| INSTRUCTION |
List each line of the listing below that contains the word "degrees", treating uppercase and lowercase as different.

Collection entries
[START]

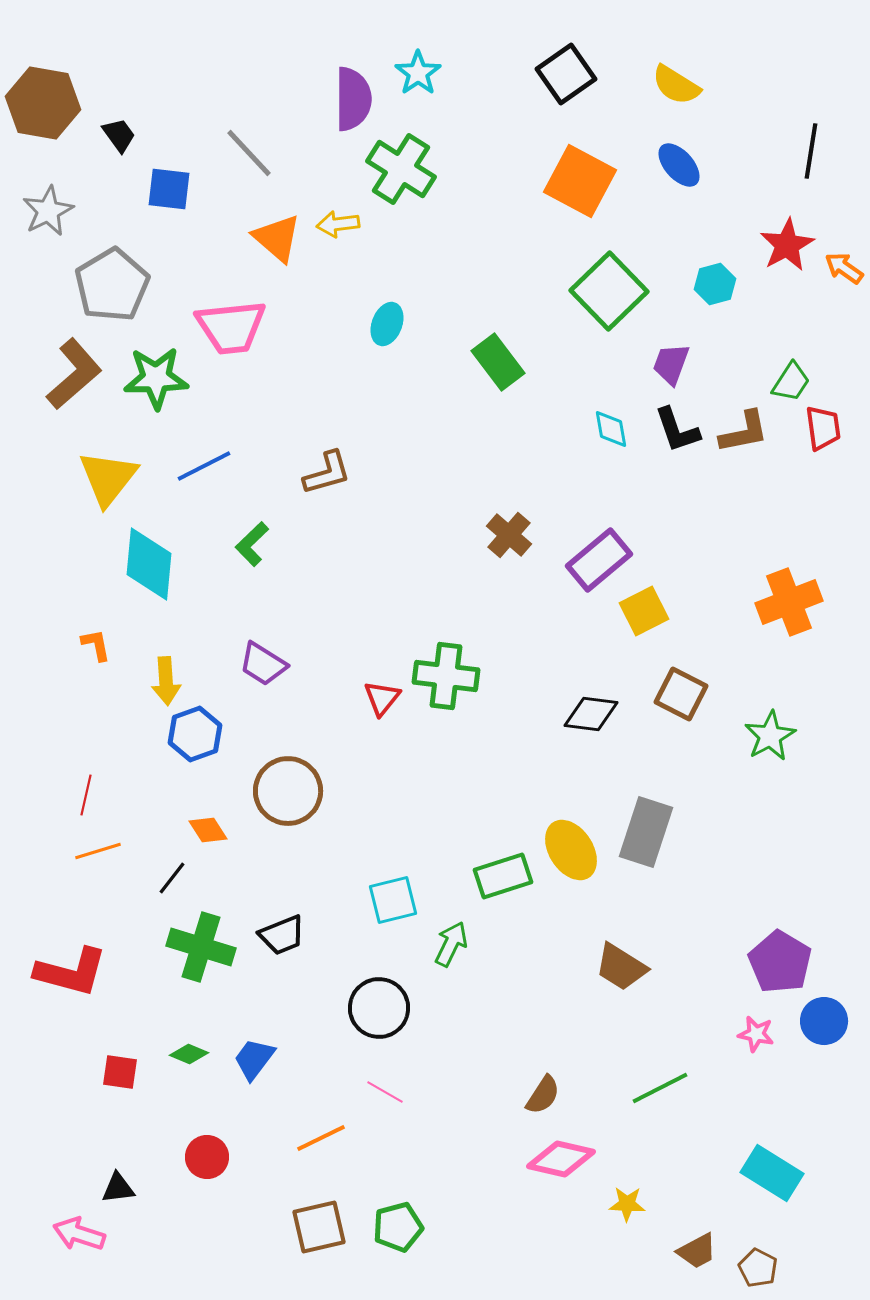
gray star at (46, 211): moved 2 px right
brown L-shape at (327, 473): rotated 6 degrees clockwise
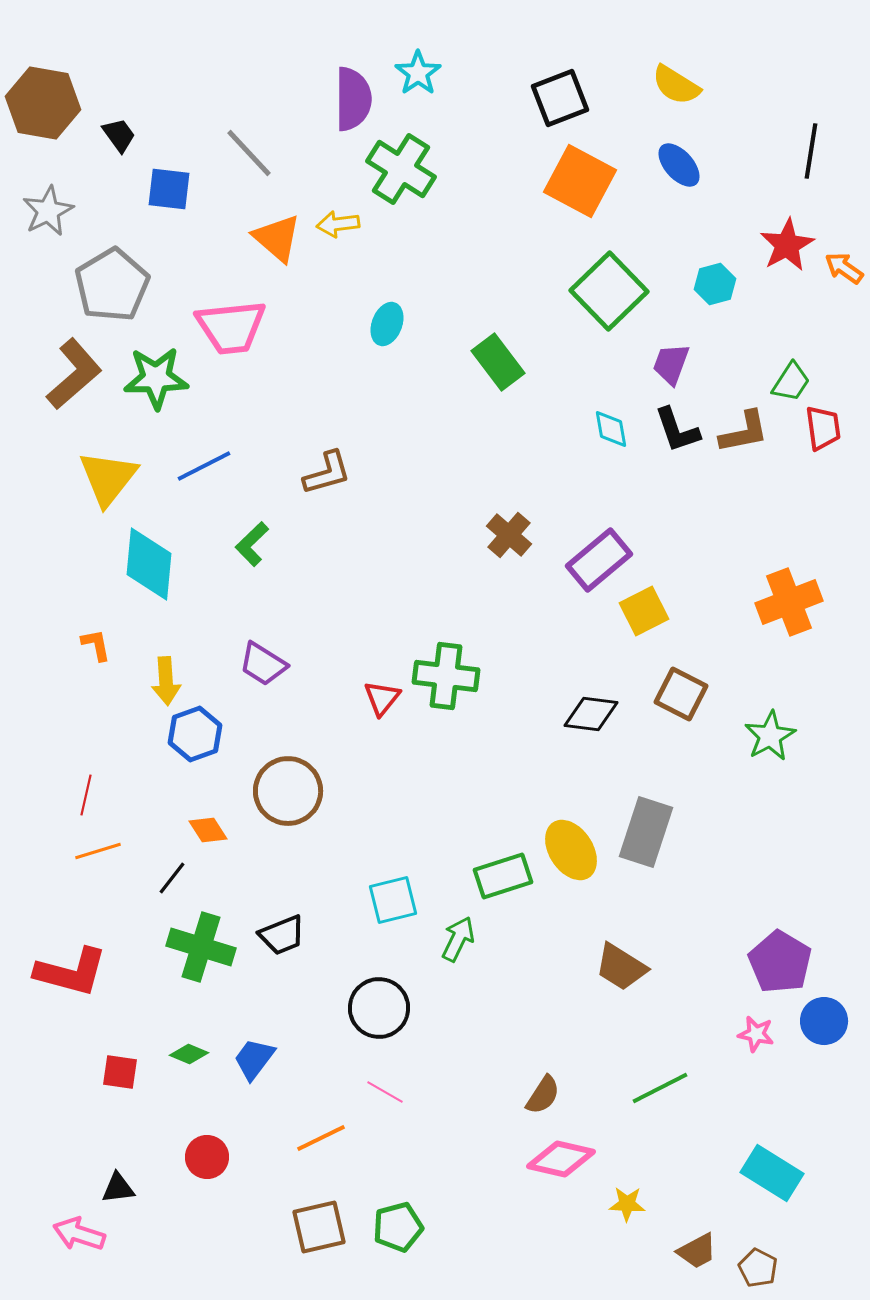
black square at (566, 74): moved 6 px left, 24 px down; rotated 14 degrees clockwise
green arrow at (451, 944): moved 7 px right, 5 px up
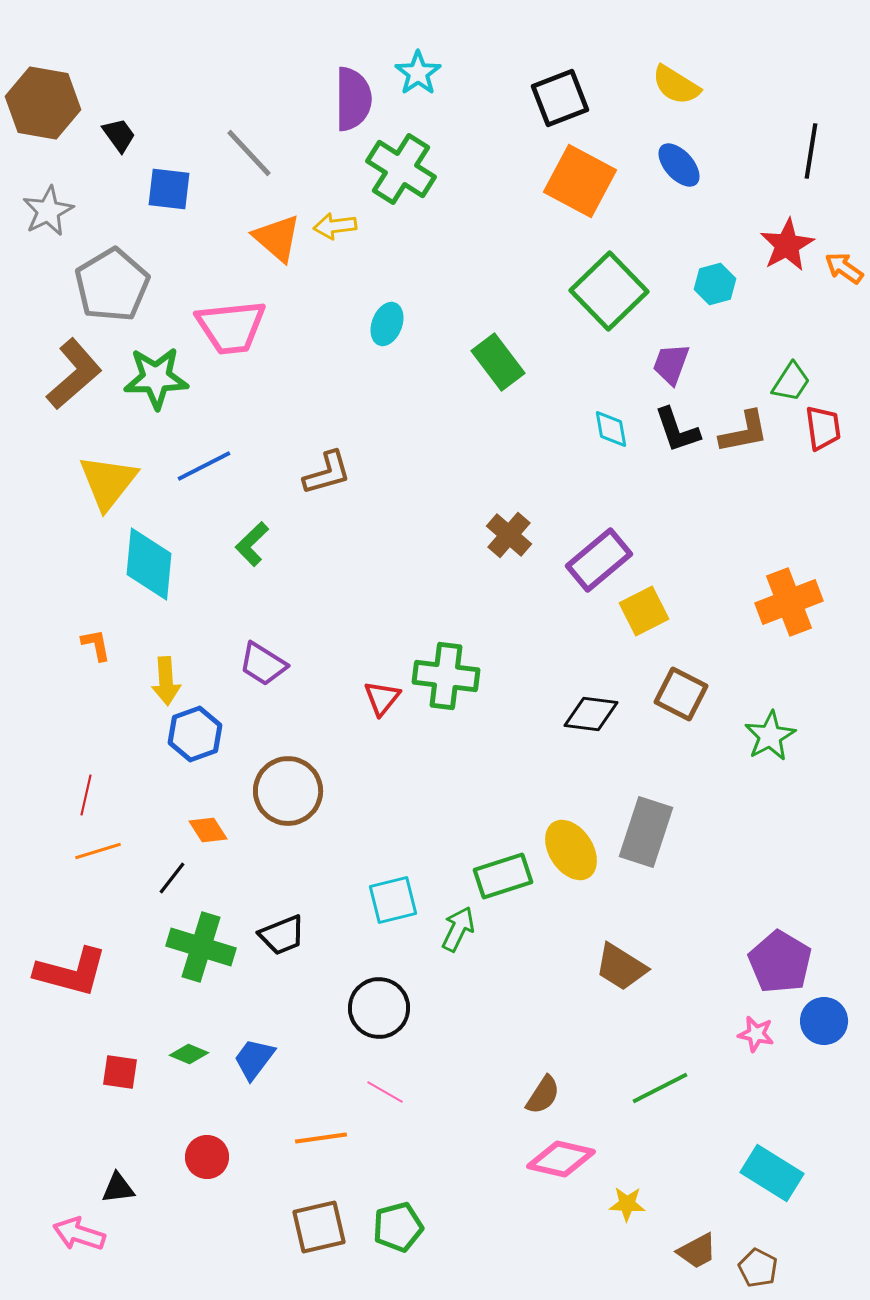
yellow arrow at (338, 224): moved 3 px left, 2 px down
yellow triangle at (108, 478): moved 4 px down
green arrow at (458, 939): moved 10 px up
orange line at (321, 1138): rotated 18 degrees clockwise
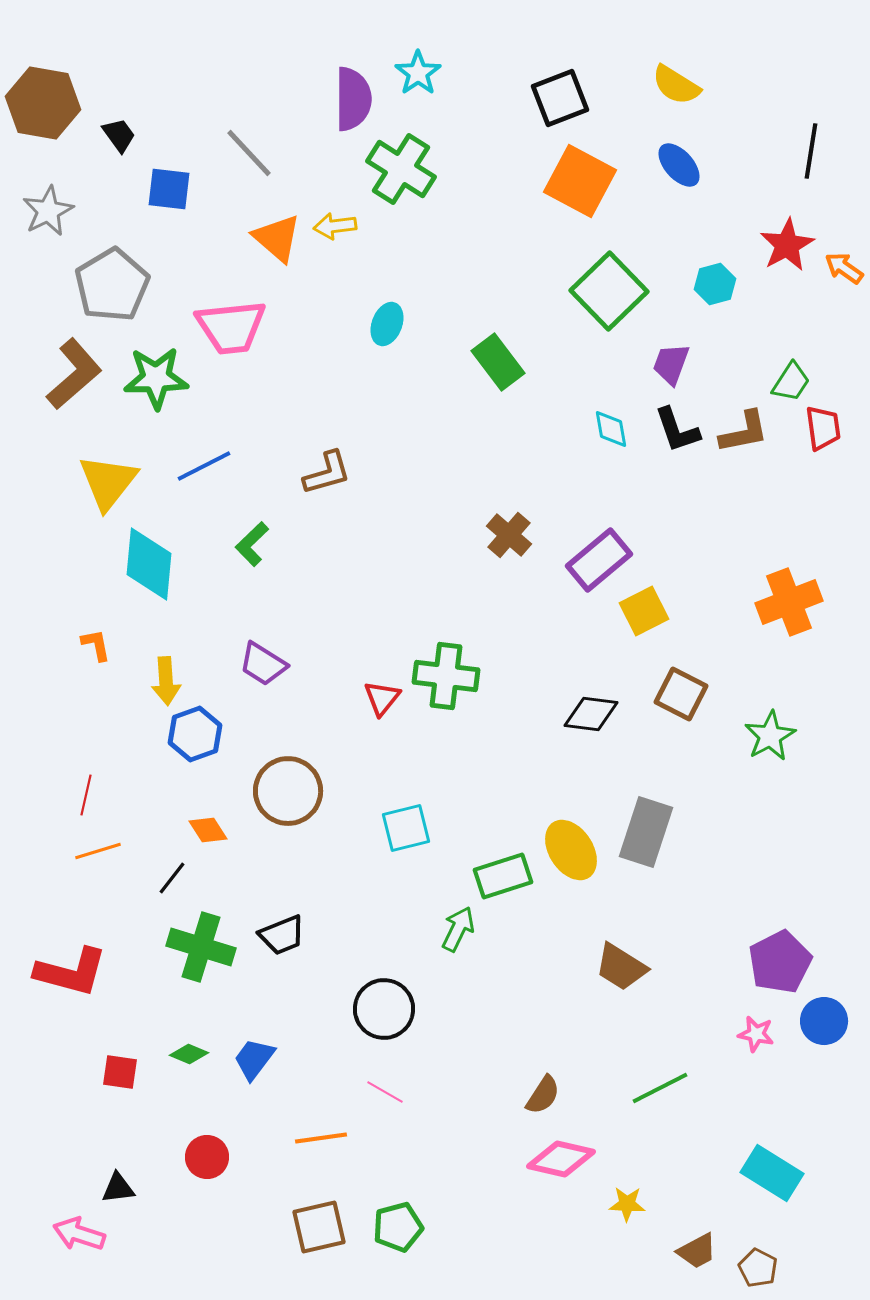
cyan square at (393, 900): moved 13 px right, 72 px up
purple pentagon at (780, 962): rotated 14 degrees clockwise
black circle at (379, 1008): moved 5 px right, 1 px down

[END]

| TASK ANSWER |
brown L-shape at (327, 473): rotated 6 degrees clockwise
black square at (566, 74): moved 6 px left, 24 px down; rotated 14 degrees clockwise
orange line at (321, 1138): rotated 18 degrees clockwise
purple pentagon at (780, 962): rotated 14 degrees clockwise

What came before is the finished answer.